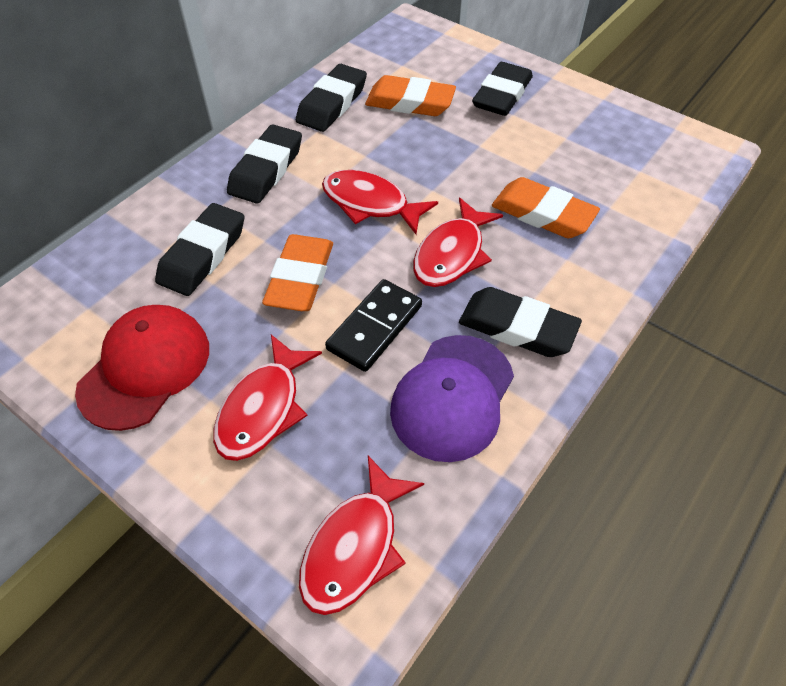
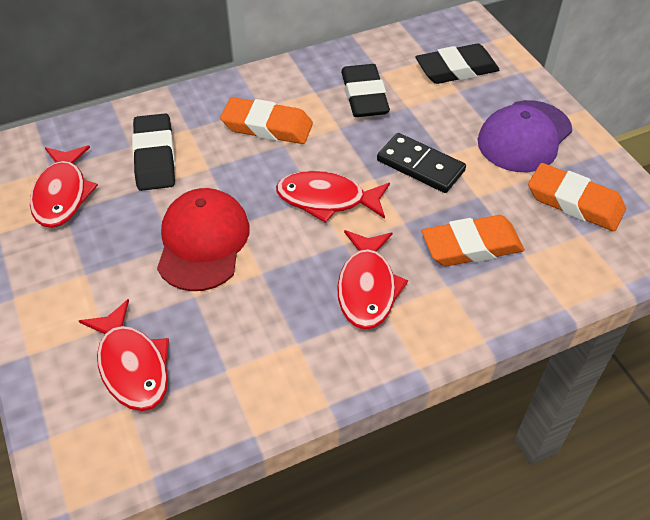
black eraser: [155,203,244,296] [227,124,302,204] [296,64,367,132] [459,287,582,357] [472,62,533,116] = 5 -> [132,113,175,191] [341,64,390,117] [415,44,499,84] = 3

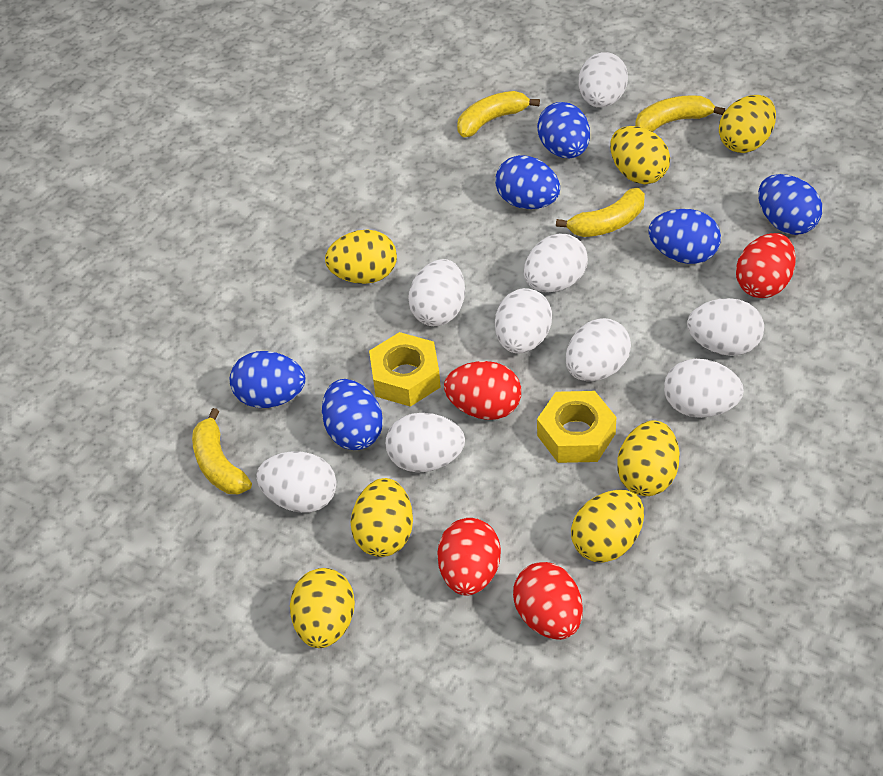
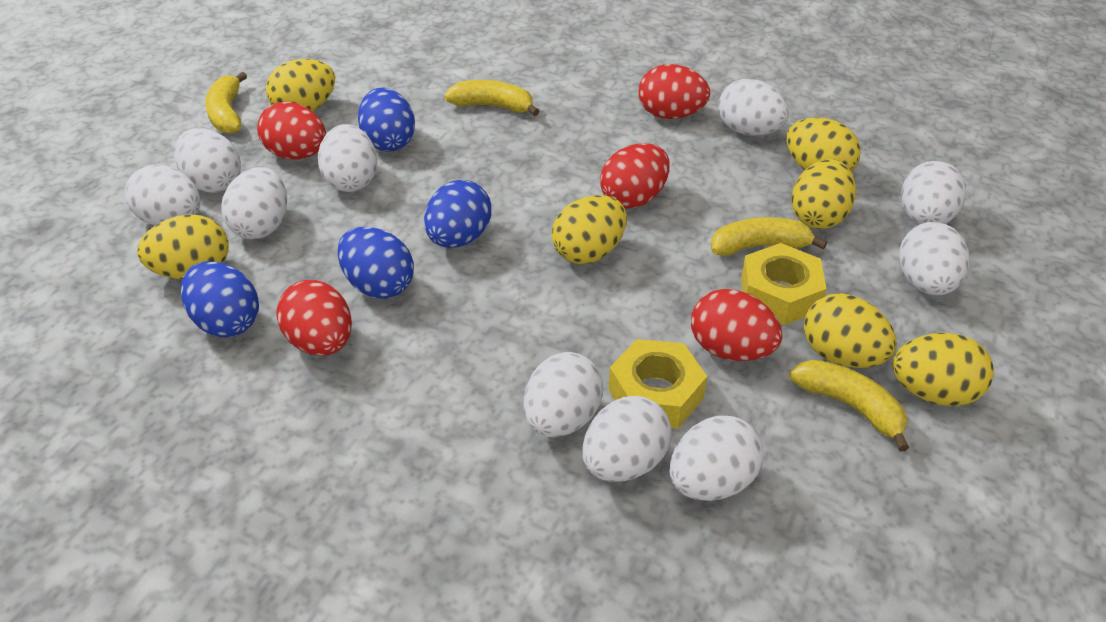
blue egg: [229,351,306,408] [322,379,383,450] [495,155,560,209] [537,102,590,159] [649,209,721,264] [758,174,822,235] = 6 -> [181,261,259,337] [337,227,414,299] [358,87,415,152] [424,180,491,248] = 4
red egg: [437,518,501,595] [444,361,521,420] [513,562,583,640] [736,233,796,298] = 4 -> [257,102,326,160] [276,280,352,356] [600,143,670,209] [638,64,710,119] [691,289,783,361] = 5
white egg: [256,451,337,513] [386,413,465,473] [408,259,465,326] [495,288,552,353] [524,234,588,292] [565,318,631,381] [579,52,628,108] [664,359,744,418] [687,298,764,356] = 9 -> [125,165,201,225] [174,128,241,193] [221,167,287,239] [318,124,377,192] [524,352,603,437] [582,396,672,482] [670,415,764,501] [718,79,789,136] [899,222,969,296] [901,161,966,225] = 10

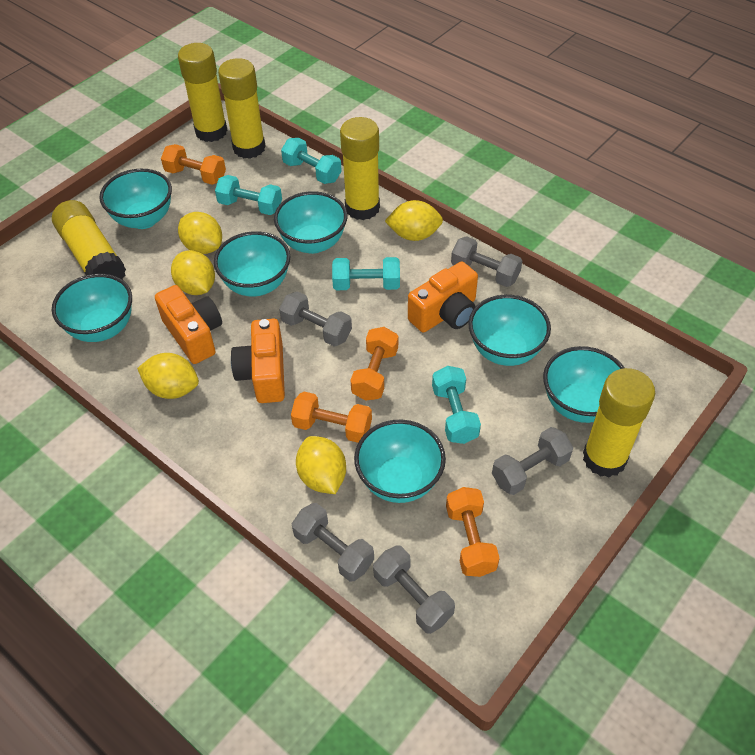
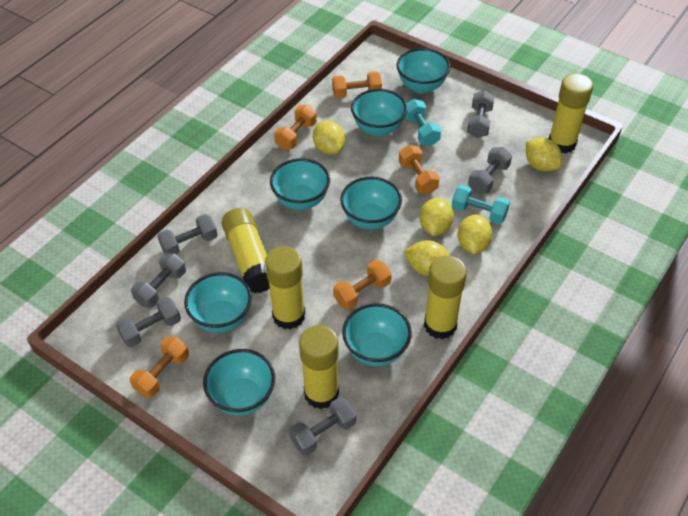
grey dumbbell: [279,291,352,346] [292,503,374,581] [373,545,455,634] [451,236,522,287] [492,427,573,495] = 5 -> [116,297,181,347] [131,253,186,308] [157,214,218,255] [289,397,356,456] [467,90,495,138] [468,147,512,193] = 6
orange camera: [155,285,222,364] [231,318,285,403] [408,261,478,333] = 3 -> none = 0
orange dumbbell: [161,144,226,185] [291,392,372,443] [350,327,398,401] [446,487,500,577] = 4 -> [130,336,189,398] [274,105,317,150] [332,71,382,98] [333,260,391,310] [399,145,440,194] = 5
turquoise dumbbell: [215,175,282,215] [281,138,342,184] [332,257,400,290] [432,366,481,444] = 4 -> [405,99,441,146] [452,185,510,224] = 2

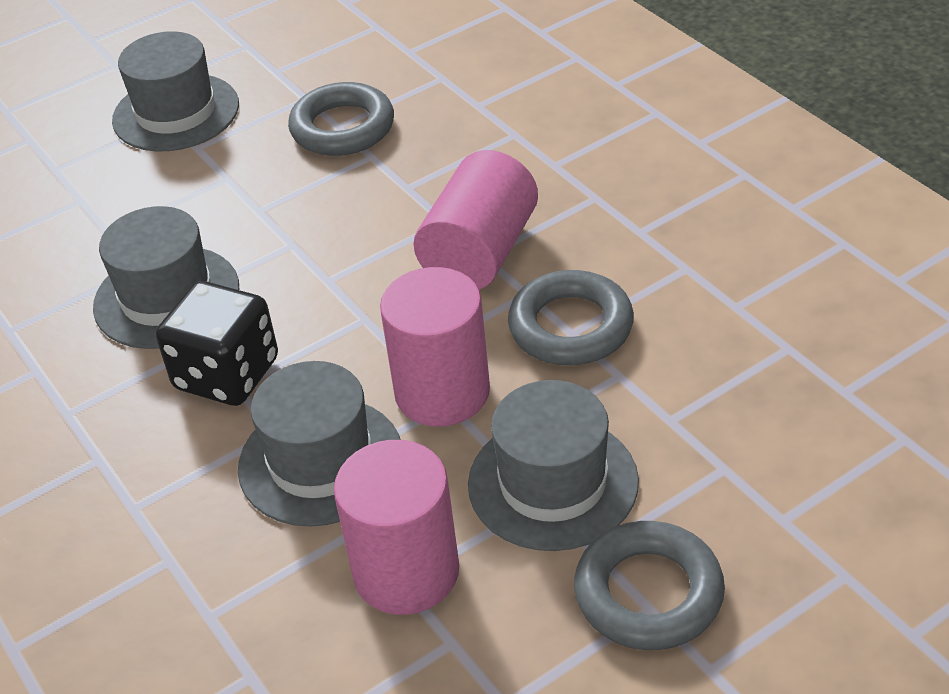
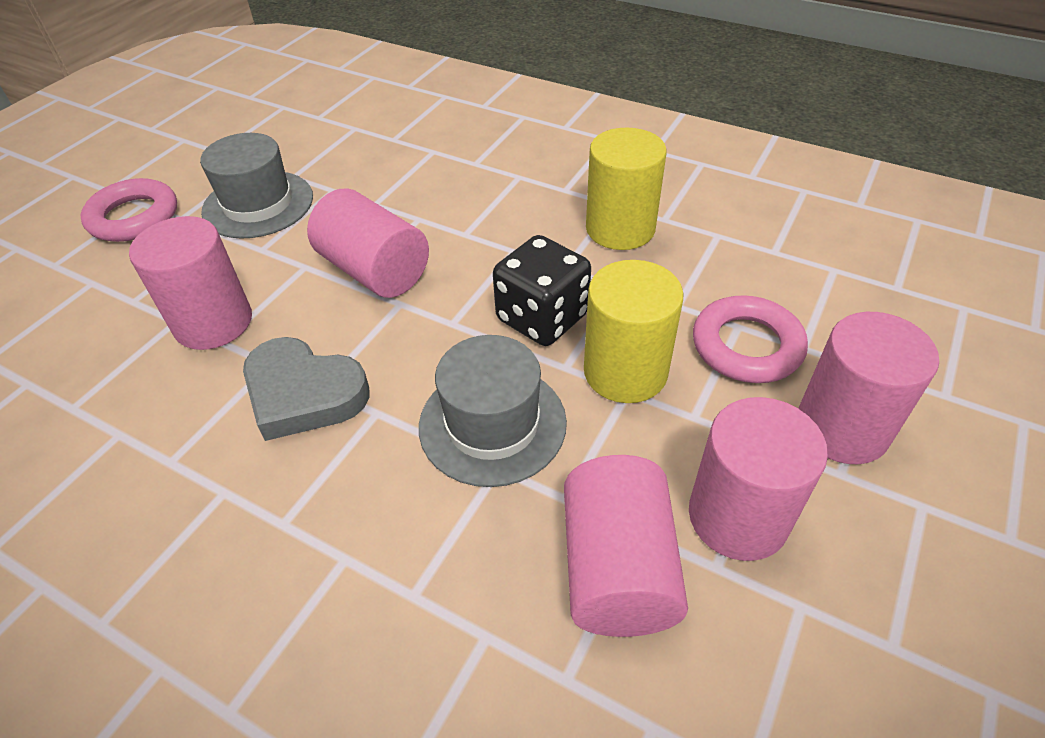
grey hat: [93,206,239,349] [112,31,239,151] [238,361,400,526] [468,380,639,551] = 4 -> [200,133,313,239] [419,335,567,487] = 2
grey heart: none = 0 -> [243,337,369,441] = 1
grey ring: [288,82,394,156] [508,270,634,365] [574,521,725,650] = 3 -> none = 0
pink cylinder: [334,440,459,615] [380,267,490,427] [414,150,538,290] = 3 -> [129,216,252,350] [307,188,429,298] [564,455,688,637] [689,397,828,561] [798,312,939,464] = 5
pink ring: none = 0 -> [81,178,177,242] [693,295,808,383] = 2
yellow cylinder: none = 0 -> [584,260,684,403] [586,127,667,250] = 2

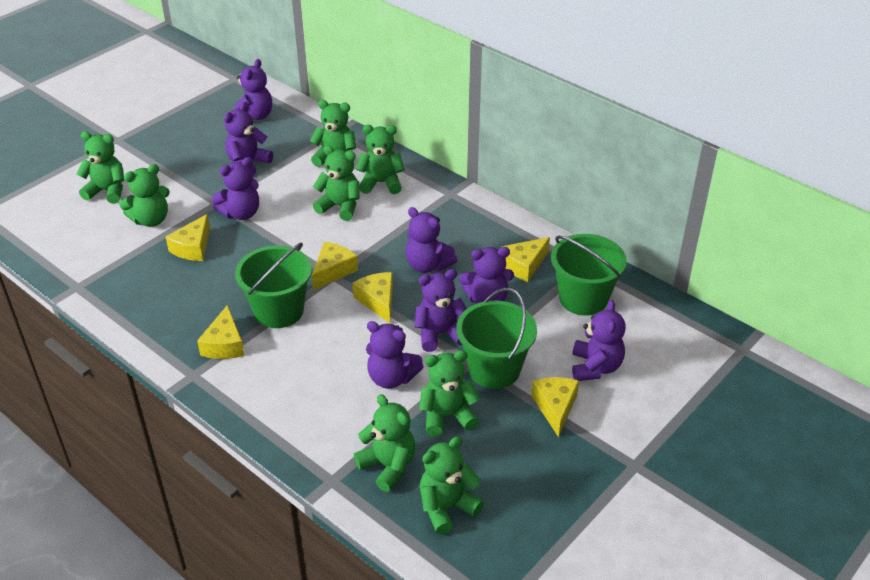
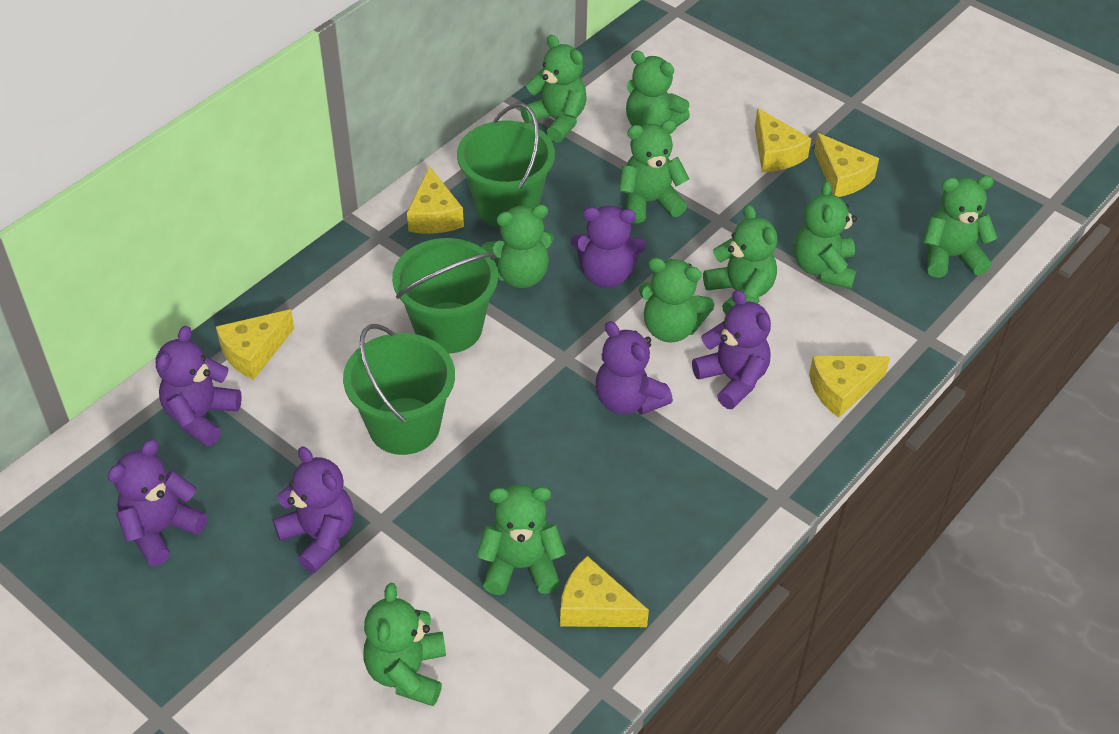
green teddy bear: [76,131,124,204] [119,164,170,227] [310,100,356,167] [313,145,360,221] [354,394,415,492] [356,125,405,194] [419,350,480,436] [420,436,484,535] = 8 -> [363,583,446,706] [477,484,566,595] [481,204,554,288] [520,35,587,143] [619,120,689,224] [626,50,690,127] [639,258,715,343] [703,205,778,315] [794,181,857,289] [923,176,998,278] = 10
purple teddy bear: [212,157,259,220] [224,102,273,176] [234,59,272,120] [366,321,424,389] [406,207,457,273] [414,269,467,352] [459,247,514,304] [572,300,626,381] = 8 -> [107,440,207,566] [156,326,242,447] [273,446,354,573] [571,206,646,288] [596,321,673,415] [692,290,771,409] = 6

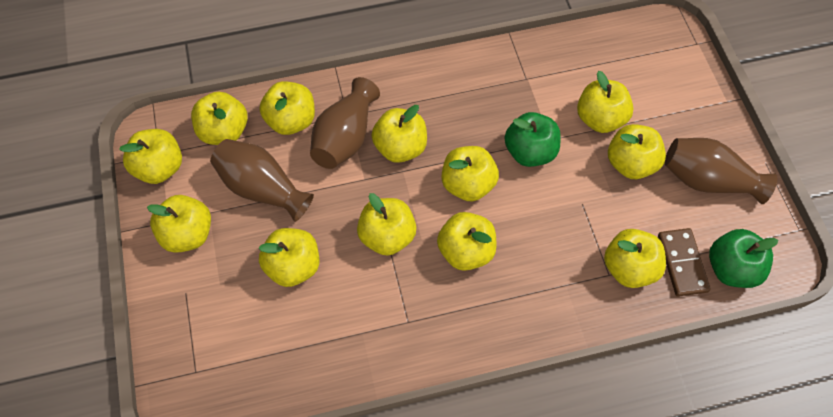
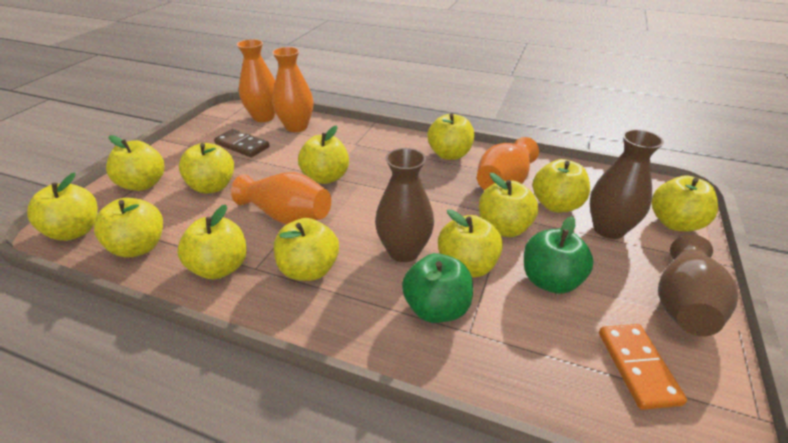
orange domino: none = 0 -> [599,324,687,410] = 1
orange vase: none = 0 -> [231,172,331,225] [237,39,275,122] [272,47,314,132] [477,137,539,190] = 4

—————

▸ **PROBLEM REQUIREMENTS**:
Reprint exactly the lines above that start at the one with "blue egg: [229,351,306,408]" and end at the one with "white egg: [256,451,337,513]", keeping both and adding none.

▸ **SOLUTION FOR THIS PROBLEM**:
blue egg: [229,351,306,408] [322,379,383,450] [495,155,560,209] [537,102,590,159] [649,209,721,264] [758,174,822,235] = 6 -> [181,261,259,337] [337,227,414,299] [358,87,415,152] [424,180,491,248] = 4
red egg: [437,518,501,595] [444,361,521,420] [513,562,583,640] [736,233,796,298] = 4 -> [257,102,326,160] [276,280,352,356] [600,143,670,209] [638,64,710,119] [691,289,783,361] = 5
white egg: [256,451,337,513] [386,413,465,473] [408,259,465,326] [495,288,552,353] [524,234,588,292] [565,318,631,381] [579,52,628,108] [664,359,744,418] [687,298,764,356] = 9 -> [125,165,201,225] [174,128,241,193] [221,167,287,239] [318,124,377,192] [524,352,603,437] [582,396,672,482] [670,415,764,501] [718,79,789,136] [899,222,969,296] [901,161,966,225] = 10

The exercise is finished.